GIVEN DATA
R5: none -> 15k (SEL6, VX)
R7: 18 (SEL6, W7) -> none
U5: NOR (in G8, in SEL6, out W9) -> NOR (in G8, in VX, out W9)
--
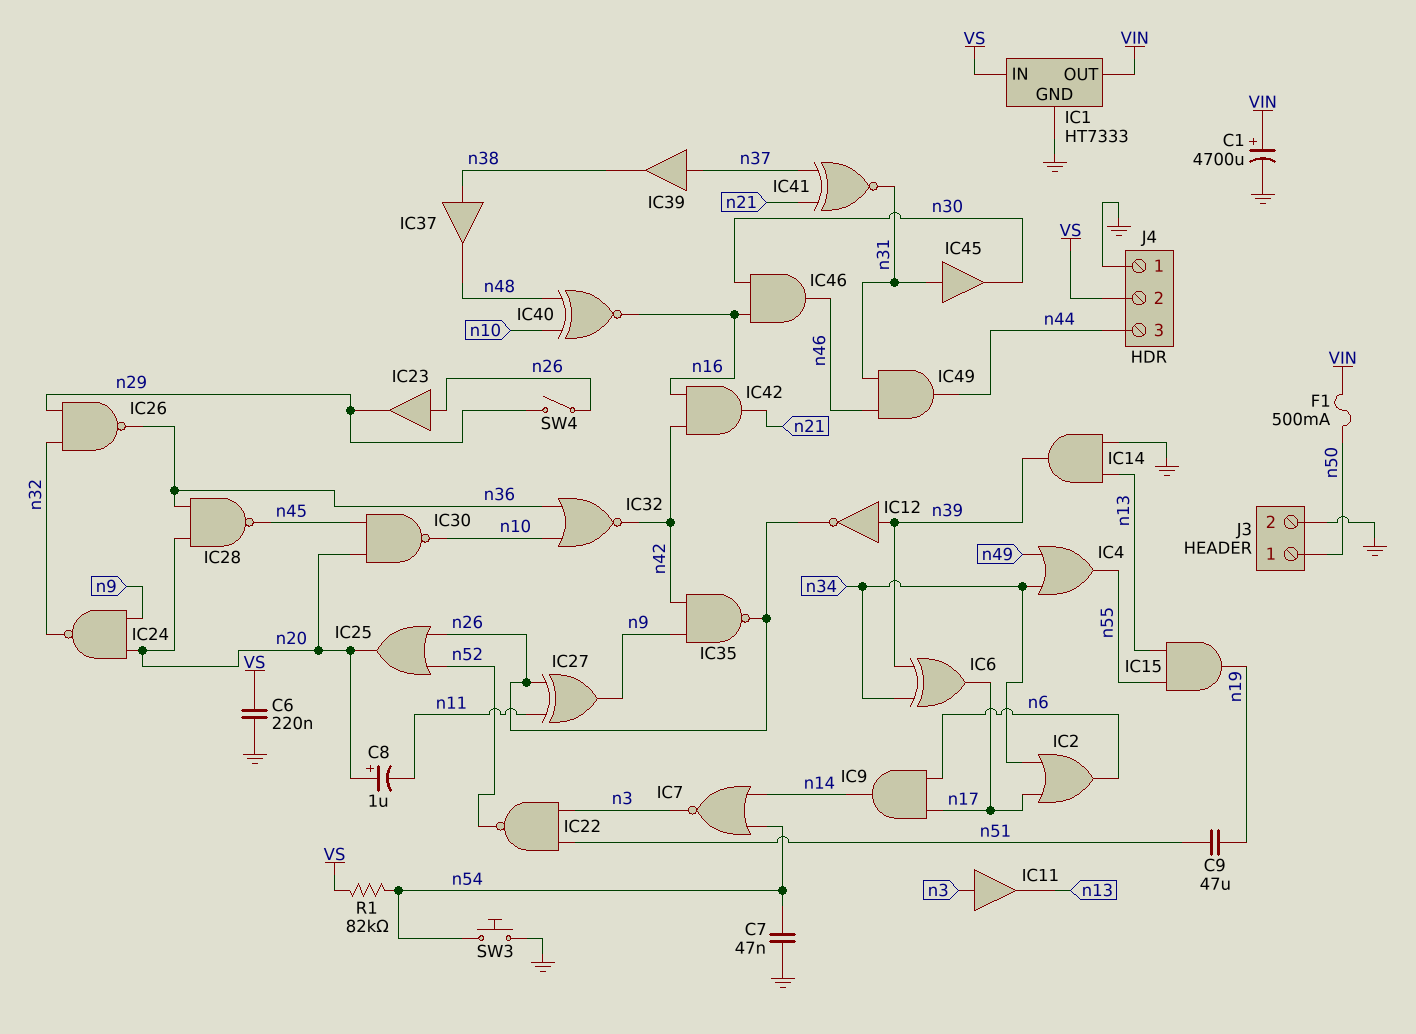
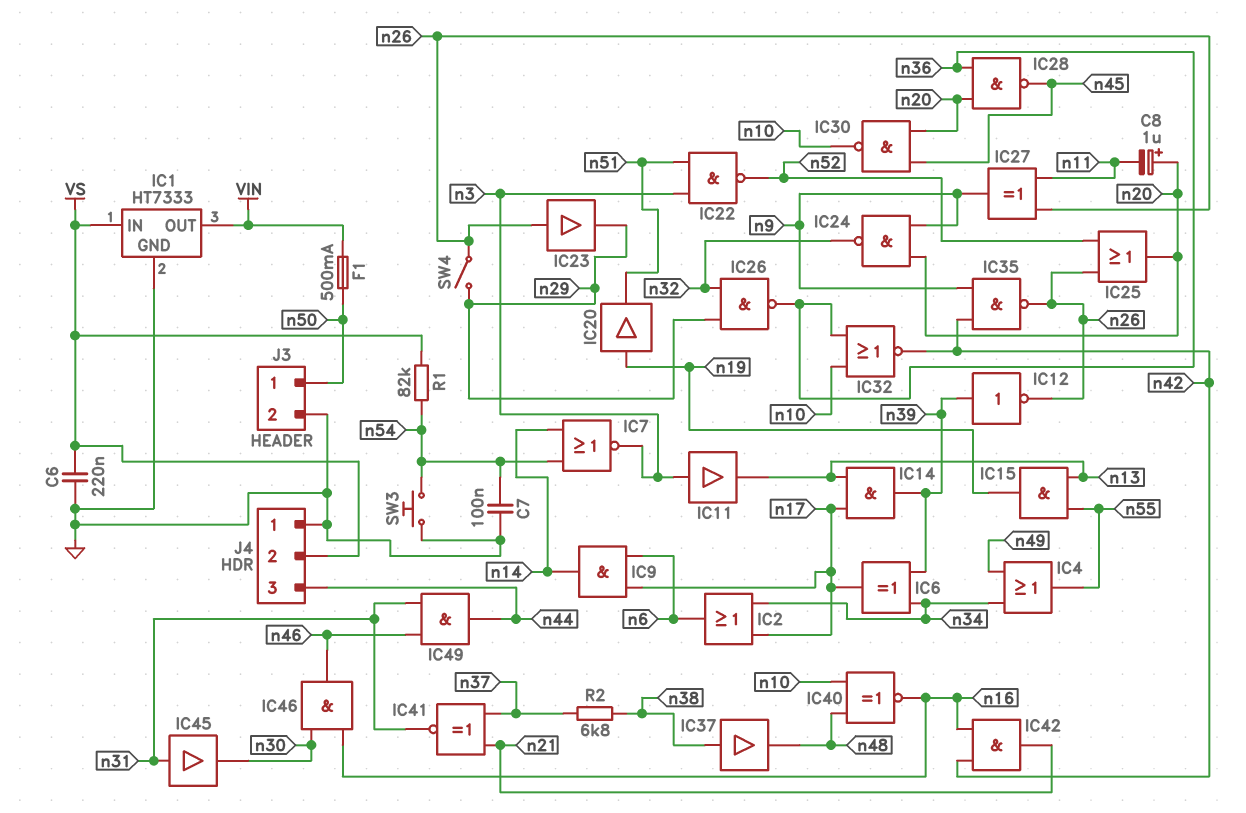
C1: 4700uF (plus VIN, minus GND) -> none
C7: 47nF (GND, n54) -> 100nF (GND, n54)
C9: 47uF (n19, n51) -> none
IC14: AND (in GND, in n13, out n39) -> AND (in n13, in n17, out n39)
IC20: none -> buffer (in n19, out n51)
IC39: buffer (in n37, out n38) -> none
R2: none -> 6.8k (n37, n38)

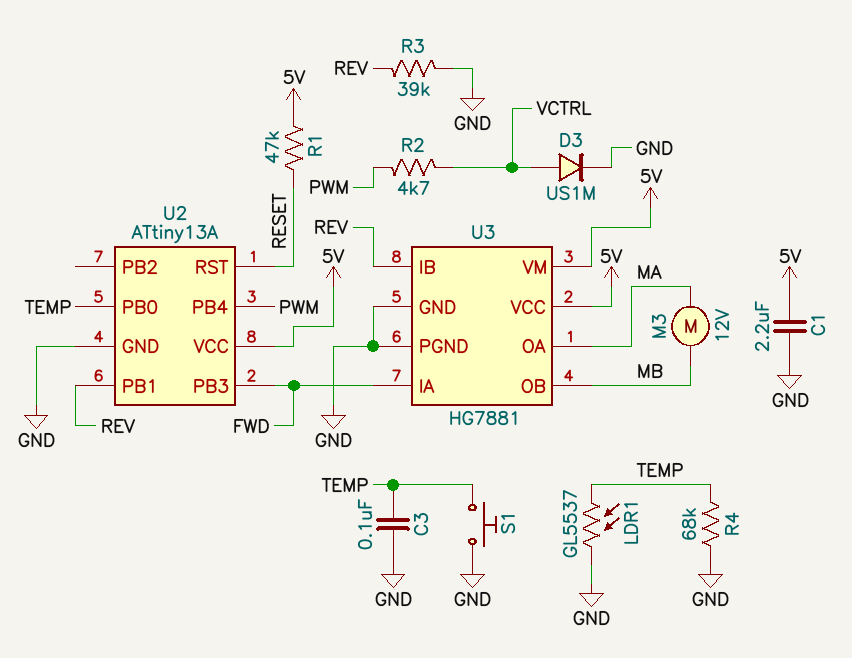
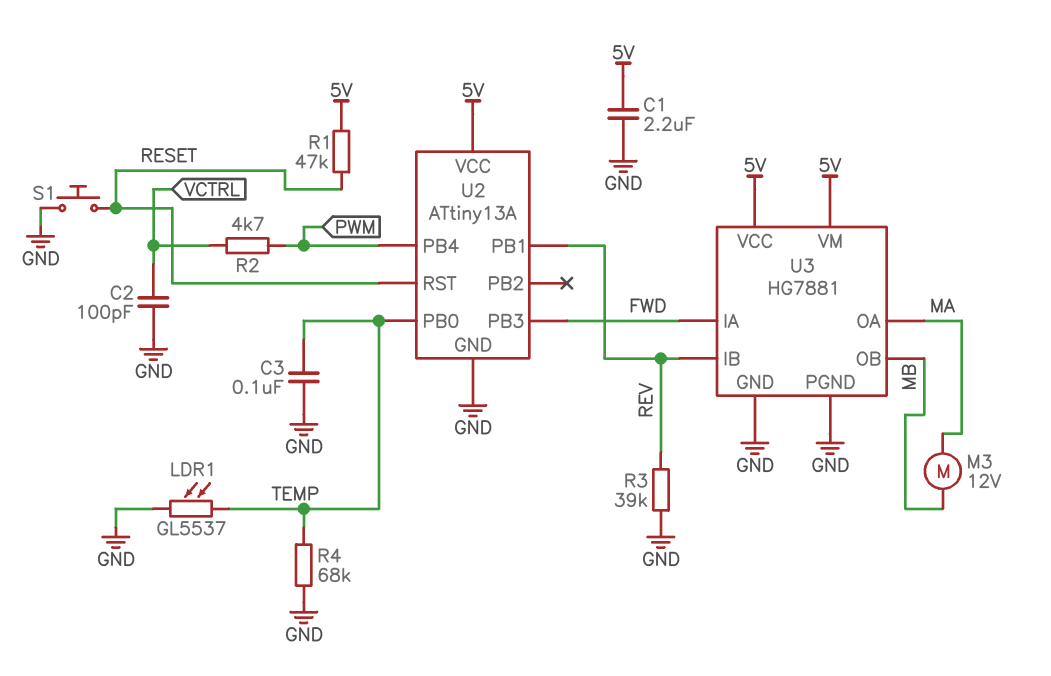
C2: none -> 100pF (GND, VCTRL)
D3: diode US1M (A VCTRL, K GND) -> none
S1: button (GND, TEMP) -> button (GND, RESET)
==
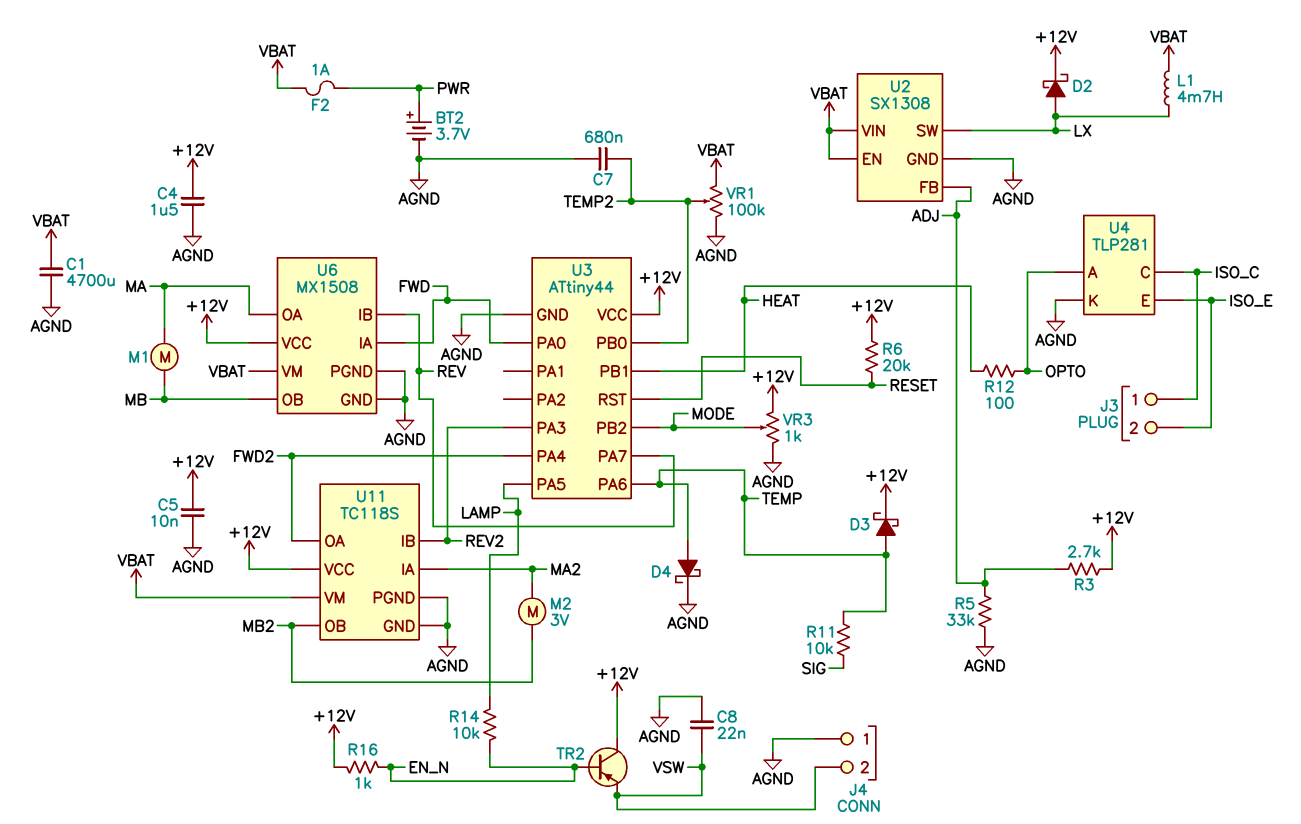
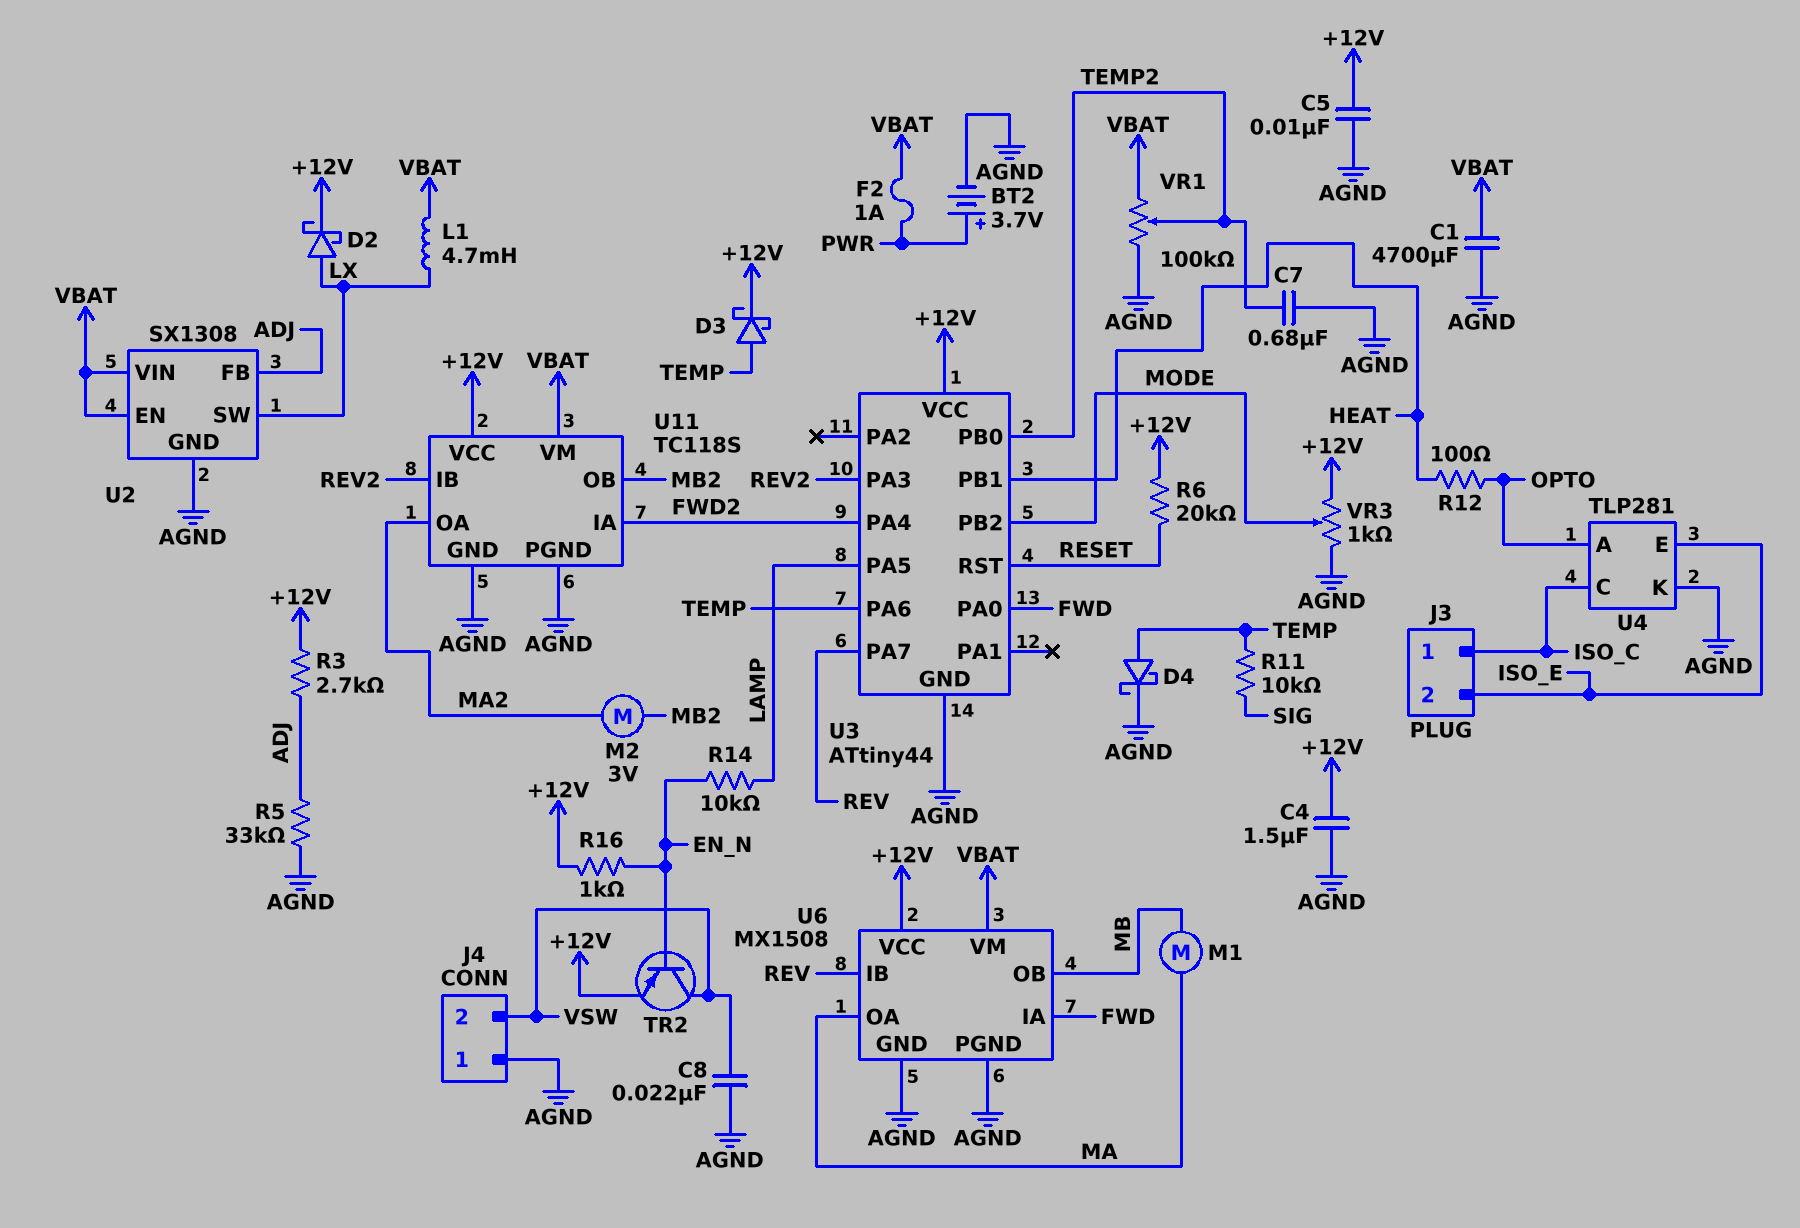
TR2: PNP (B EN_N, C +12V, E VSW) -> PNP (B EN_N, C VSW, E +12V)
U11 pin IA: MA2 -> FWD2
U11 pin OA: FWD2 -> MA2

WORK REQUIRED
Where the word "none" is present in a line of the listing, copy that line.

ANSWER FOR THE TASK
R5: none -> 15k (SEL6, VX)
R7: 18 (SEL6, W7) -> none
C1: 4700uF (plus VIN, minus GND) -> none
C9: 47uF (n19, n51) -> none
IC20: none -> buffer (in n19, out n51)
IC39: buffer (in n37, out n38) -> none
R2: none -> 6.8k (n37, n38)
C2: none -> 100pF (GND, VCTRL)
D3: diode US1M (A VCTRL, K GND) -> none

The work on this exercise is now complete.